Each entry is to be given again precisely, and no picture may be carried over.

____________

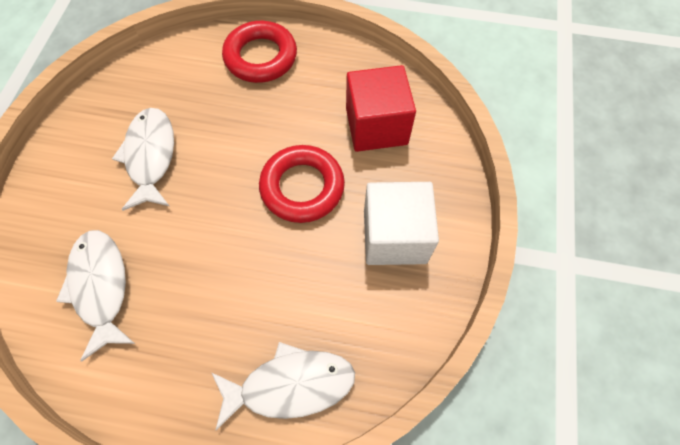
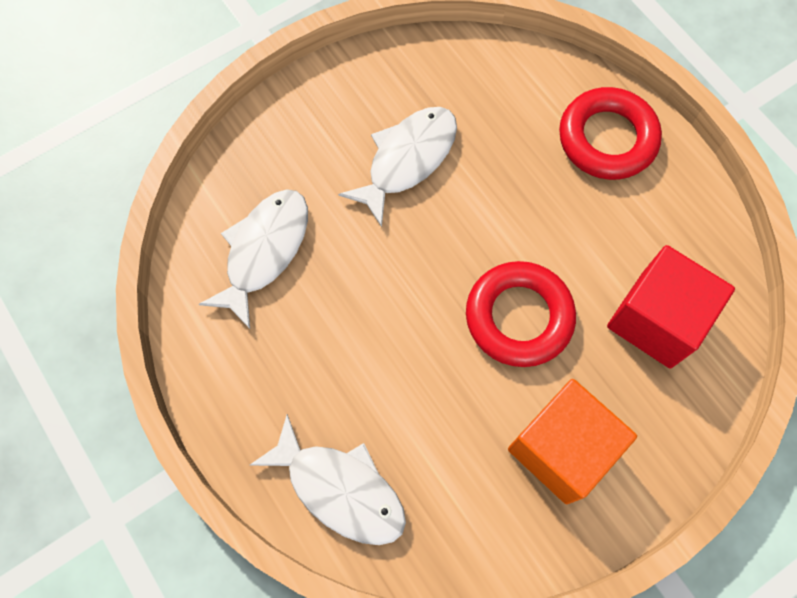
camera: 45 degrees right, 5 degrees up
(394, 236) = (561, 448): white cube -> orange cube

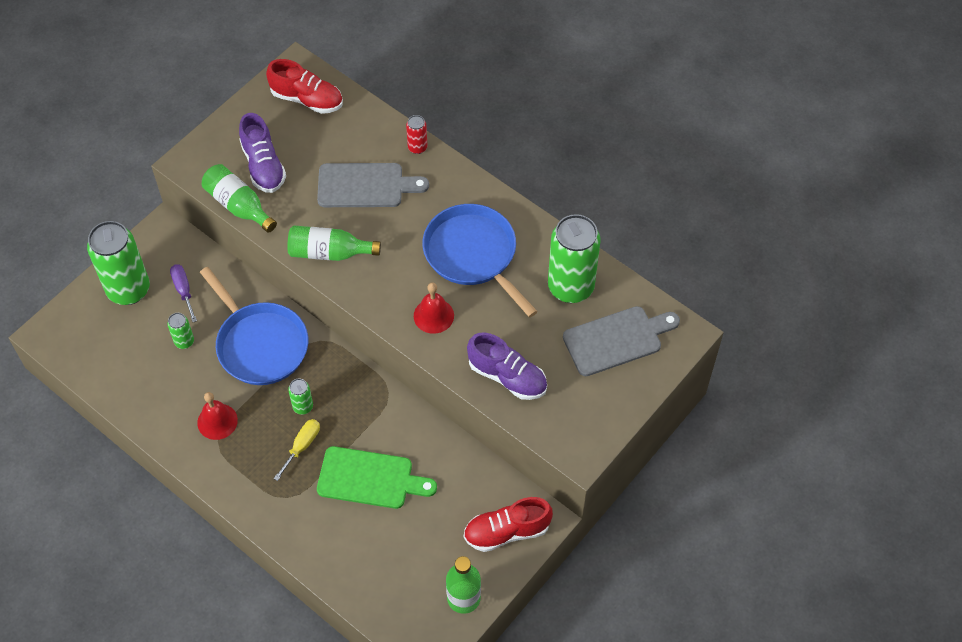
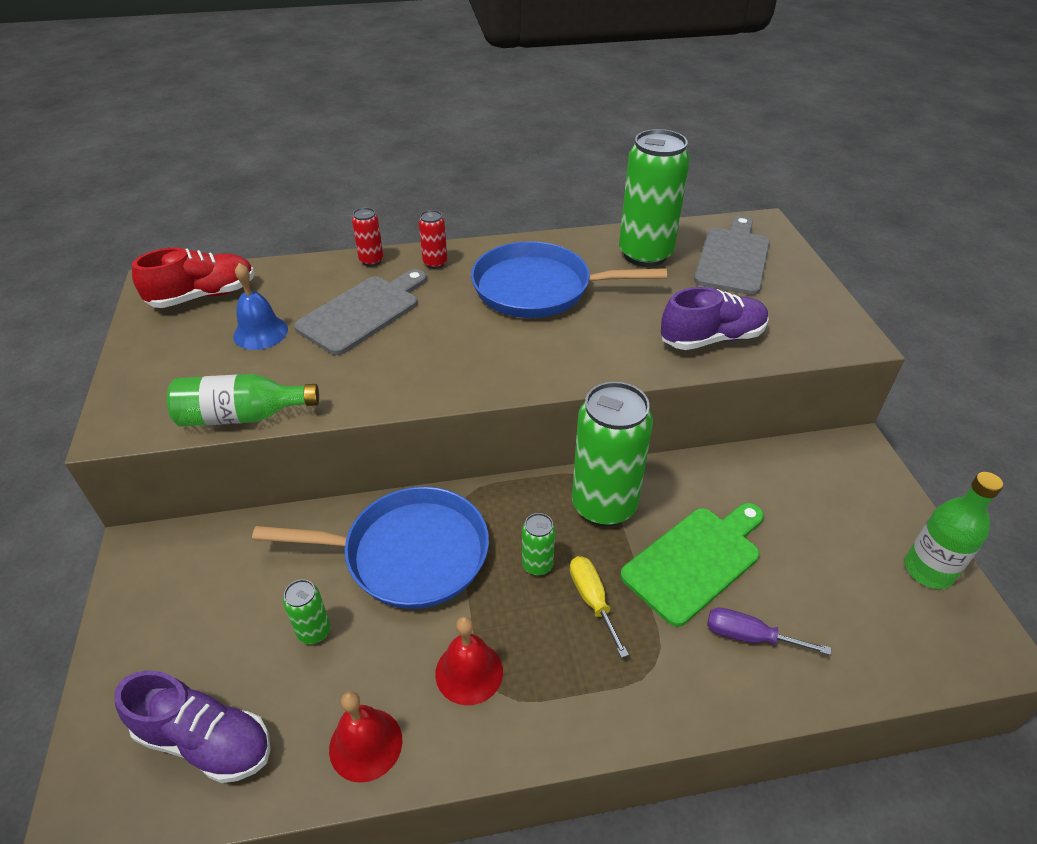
camera: 50 degrees left, 15 degrees down
(128, 290) = (164, 646): green can -> green can (604, 505)
(183, 290) = (245, 584): purple screwdriver -> purple screwdriver (749, 636)
(263, 166) = (225, 368): purple shoe -> purple shoe (206, 740)
(303, 154) = (260, 332): none -> blue bell
(329, 252) = (406, 379): green bottle -> none
(433, 315) = (581, 348): red bell -> red bell (365, 744)
(447, 182) = (435, 263): none -> red can
(507, 531) = (855, 484): red shoe -> none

____________

**Exercise solution**
camera: 45 degrees right, 5 degrees up
(394, 236) = (561, 448): white cube -> orange cube

camera: 50 degrees left, 15 degrees down
(128, 290) = (164, 646): green can -> green can (604, 505)
(183, 290) = (245, 584): purple screwdriver -> purple screwdriver (749, 636)
(263, 166) = (225, 368): purple shoe -> purple shoe (206, 740)
(303, 154) = (260, 332): none -> blue bell
(329, 252) = (406, 379): green bottle -> none
(433, 315) = (581, 348): red bell -> red bell (365, 744)
(447, 182) = (435, 263): none -> red can
(507, 531) = (855, 484): red shoe -> none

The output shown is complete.